------ Records for the exercise

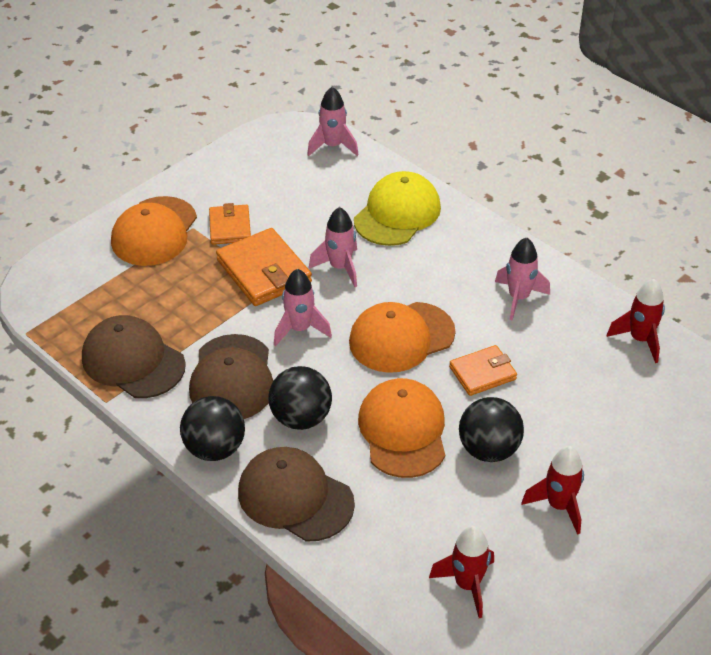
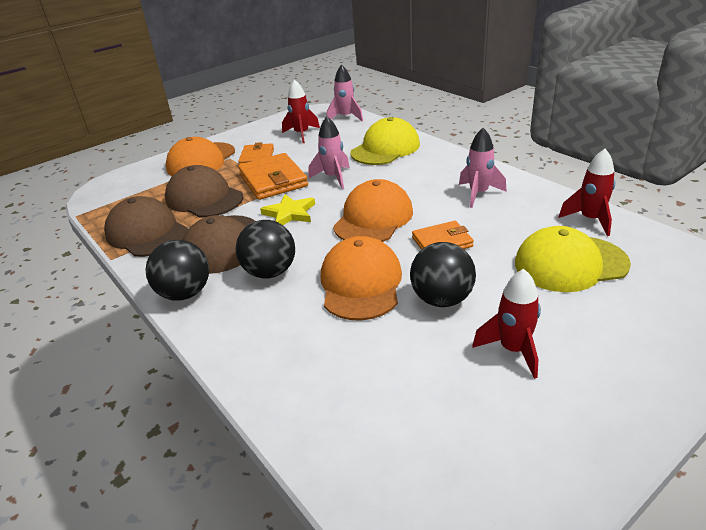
camera: 10 degrees right, 10 degrees down
(295, 497) = (243, 334): brown cap -> brown cap (204, 198)
(300, 329) = (289, 213): pink rocket -> yellow star
(401, 337) = (373, 218): orange cap -> orange cap turned 135 degrees clockwise
(467, 585) = (404, 426): red rocket -> red rocket (301, 134)
(615, 401) = (570, 264): none -> yellow cap

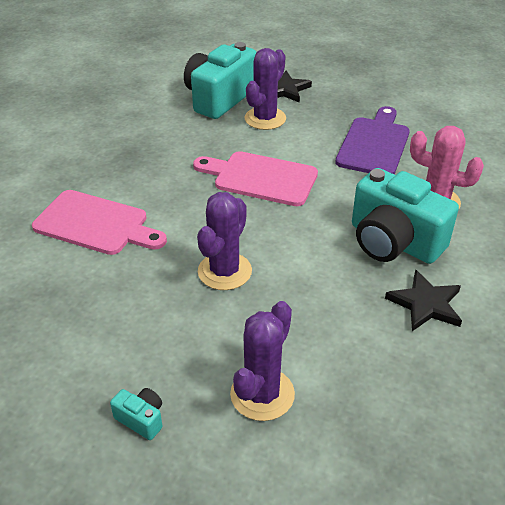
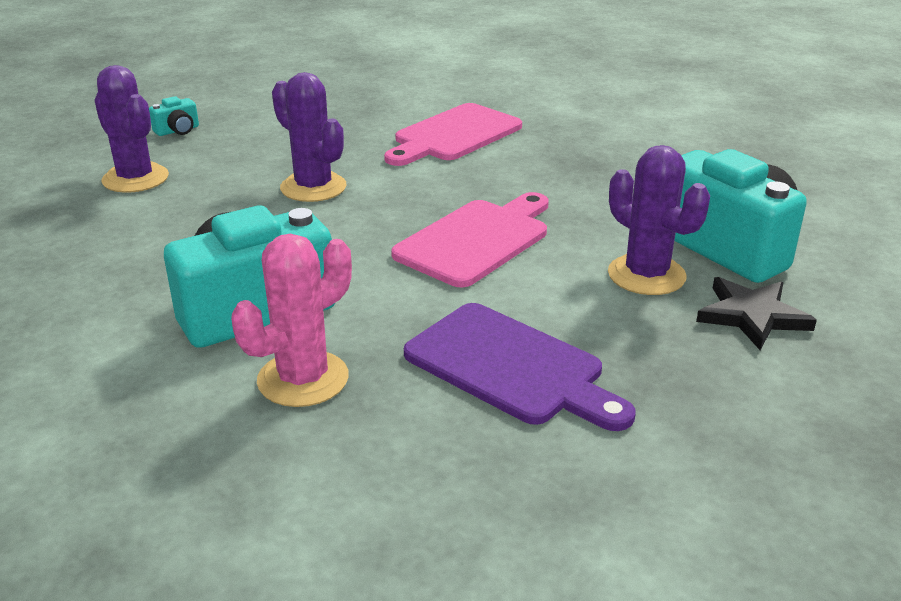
camera: 110 degrees right, 10 degrees down
(425, 304) = (124, 297): black star -> none

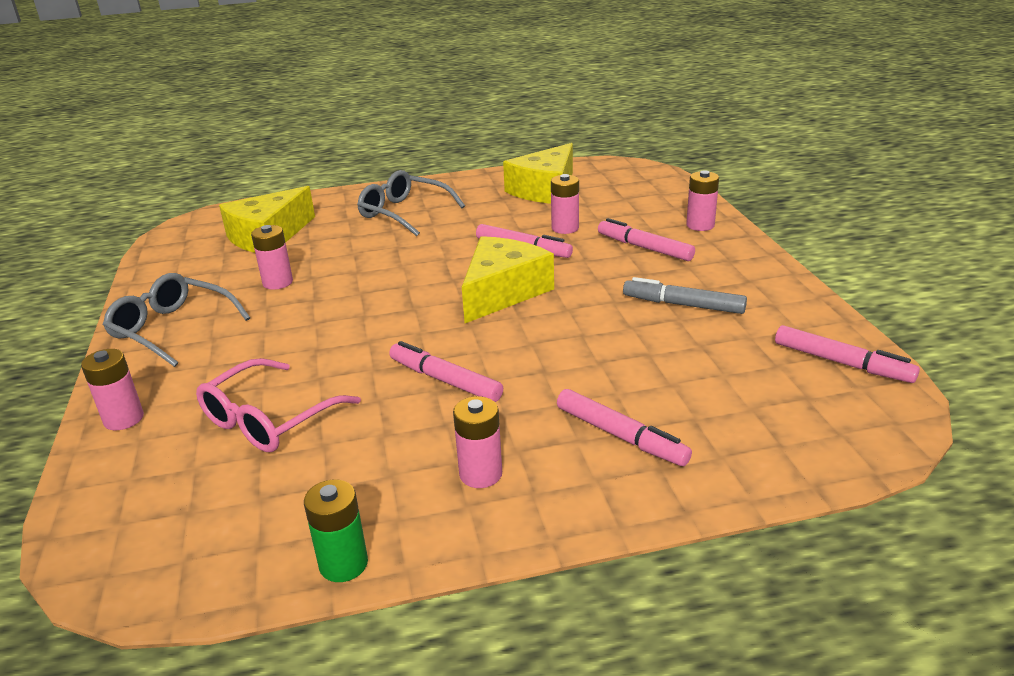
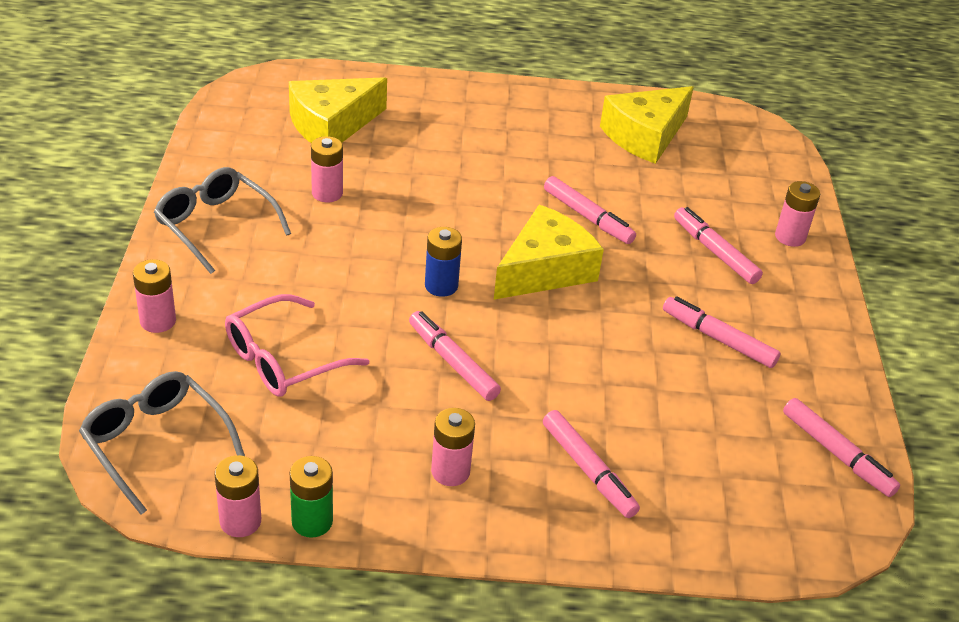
camera: 10 degrees right, 10 degrees up
(404, 213) = (480, 129): grey glasses -> grey glasses (156, 443)
(410, 324) = (441, 286): none -> blue battery
(565, 228) = (643, 200): pink battery -> pink battery (240, 521)
(683, 305) = (718, 339): grey marker -> pink marker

------------

Activity ▸ Repeat each line of the listing word for word, from the first through the line that contains "camera: 10 degrees right, 10 degrees up". Any picture stays out.

Output ▸
camera: 10 degrees right, 10 degrees down
(295, 497) = (243, 334): brown cap -> brown cap (204, 198)
(300, 329) = (289, 213): pink rocket -> yellow star
(401, 337) = (373, 218): orange cap -> orange cap turned 135 degrees clockwise
(467, 585) = (404, 426): red rocket -> red rocket (301, 134)
(615, 401) = (570, 264): none -> yellow cap

camera: 110 degrees right, 10 degrees down
(425, 304) = (124, 297): black star -> none

camera: 10 degrees right, 10 degrees up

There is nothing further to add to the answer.